*What the exercise asks*.
Which of the lines in the data below contain the string "degrees"? Copy each of them.

*Exercise data*.
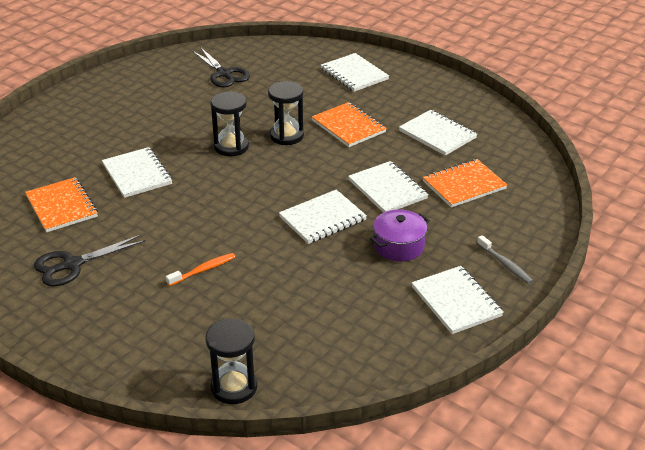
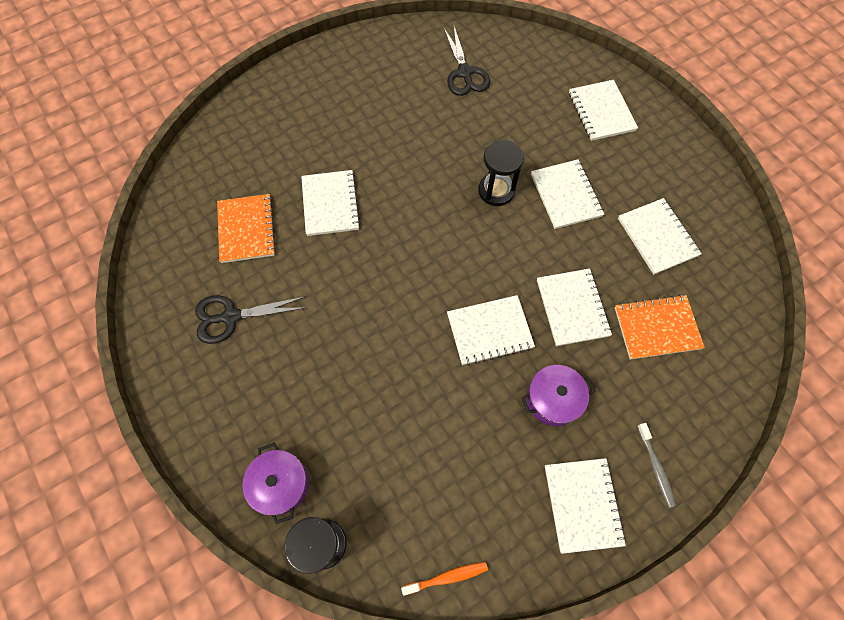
camera: 20 degrees right, 30 degrees up
(173, 359) = (281, 484): none -> purple pot
(203, 270) = (348, 367): orange toothbrush -> orange toothbrush (447, 577)
(231, 147) = (435, 191): black hourglass -> none
(348, 126) = (566, 195): orange notebook -> white notebook

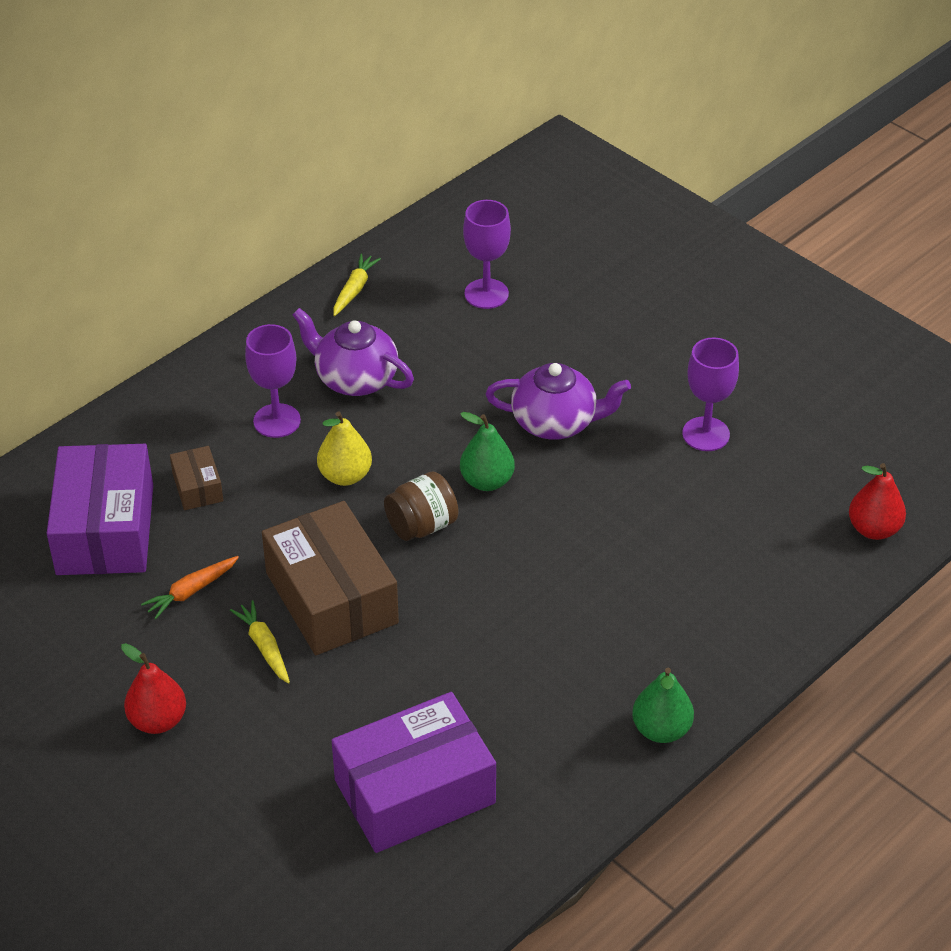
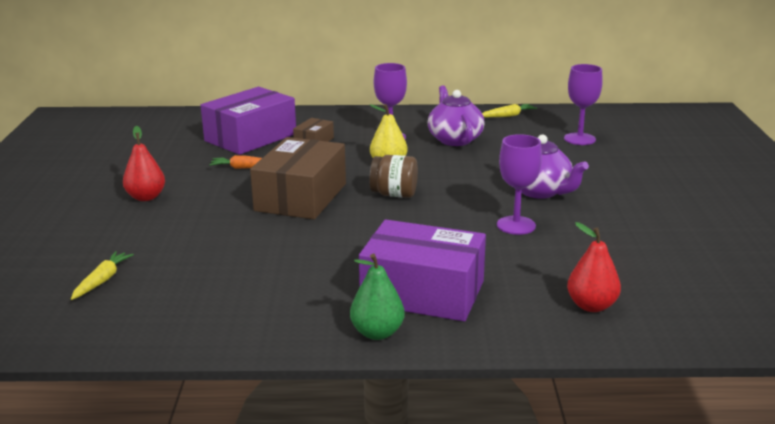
camera: 45 degrees right, 20 degrees down
(264, 647) = (238, 197): yellow carrot -> yellow carrot (102, 280)
(415, 791) = (197, 280): purple box -> purple box (422, 292)
(487, 481) = (459, 195): green pear -> none
(706, 434) = (633, 232): purple goblet -> purple goblet (516, 225)
(873, 529) = (699, 322): red pear -> red pear (591, 306)

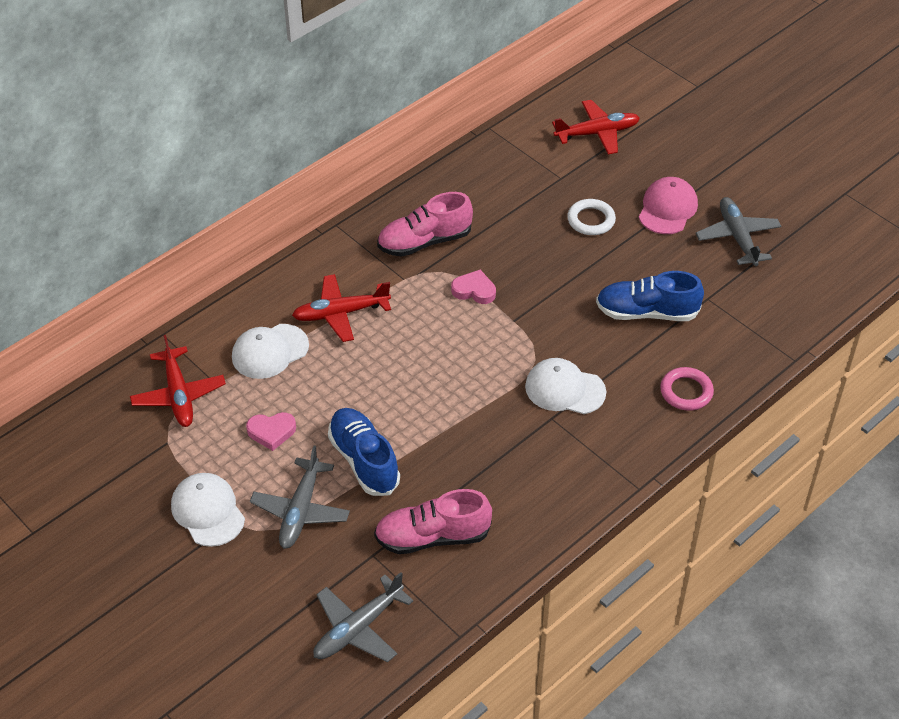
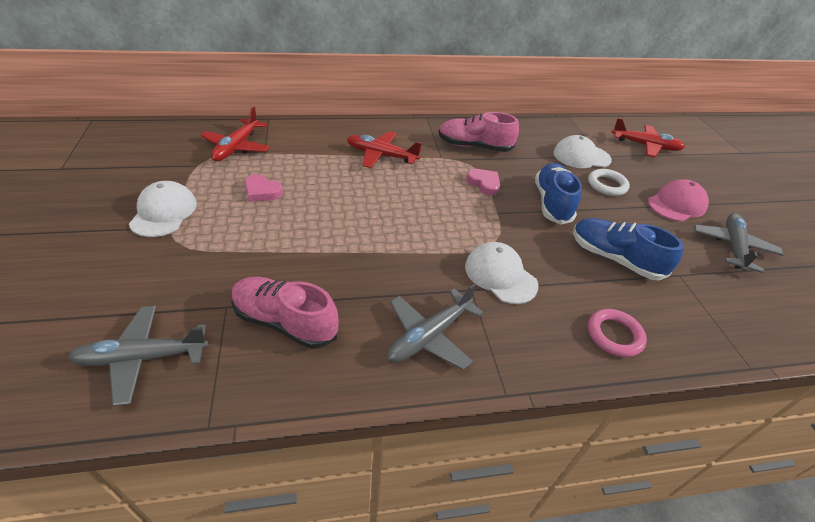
camera: 30 degrees right, 5 degrees down
(270, 351) = (315, 153): white cap -> white cap (581, 156)
(301, 510) = (218, 245): grey plane -> grey plane (430, 335)
(364, 461) = (299, 239): blue shoe -> blue shoe (552, 203)

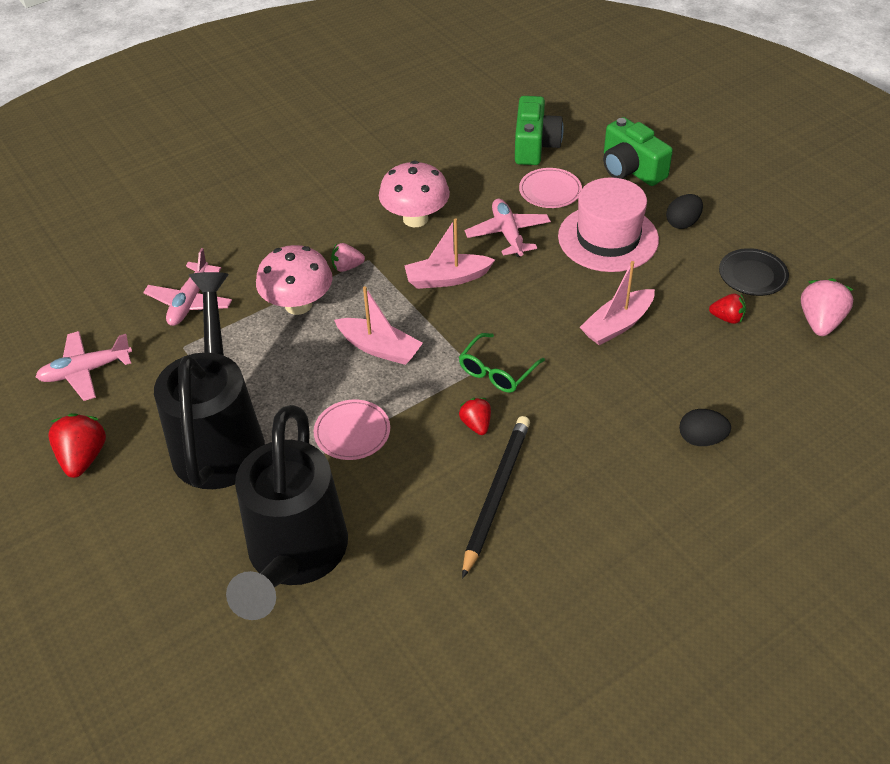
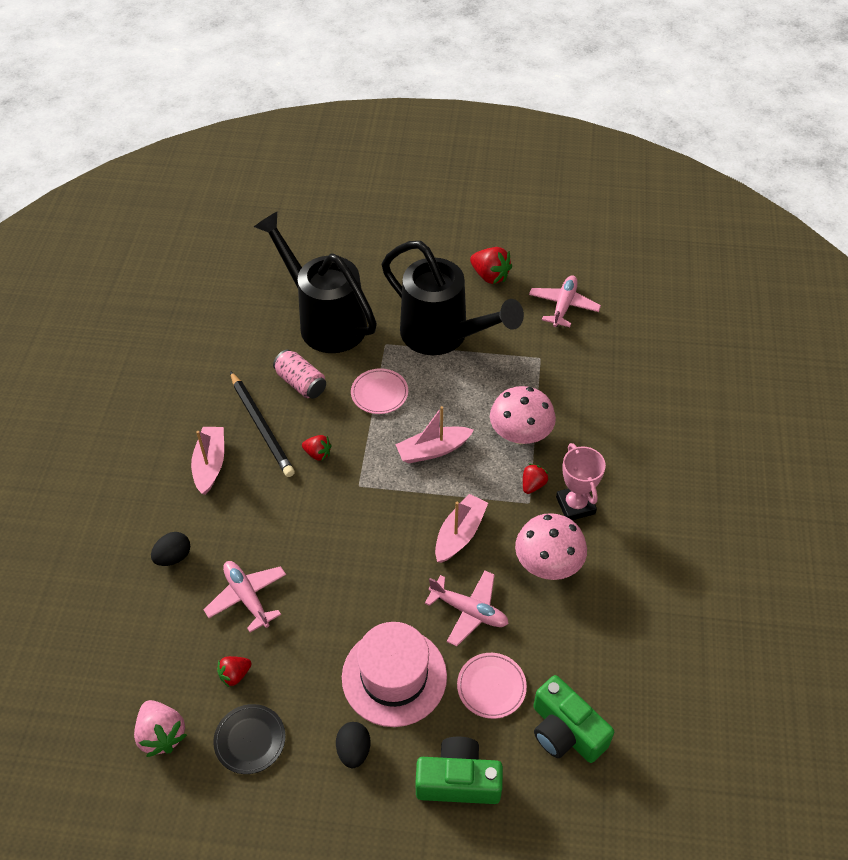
camera: 130 degrees right, 5 degrees up
(190, 302) = (582, 382): pink plane -> pink plane (247, 597)
(341, 234) = (575, 505): none -> pink trophy
(347, 267) = (533, 485): pink strawberry -> red strawberry
(407, 506) = (301, 383): none -> pink can
(497, 371) = (345, 496): green glasses -> none
(617, 325) = (306, 598): pink boat -> pink boat (210, 464)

*The completed task*.
camera: 20 degrees right, 30 degrees up
camera: 45 degrees right, 20 degrees down
camera: 30 degrees right, 5 degrees down
camera: 130 degrees right, 5 degrees up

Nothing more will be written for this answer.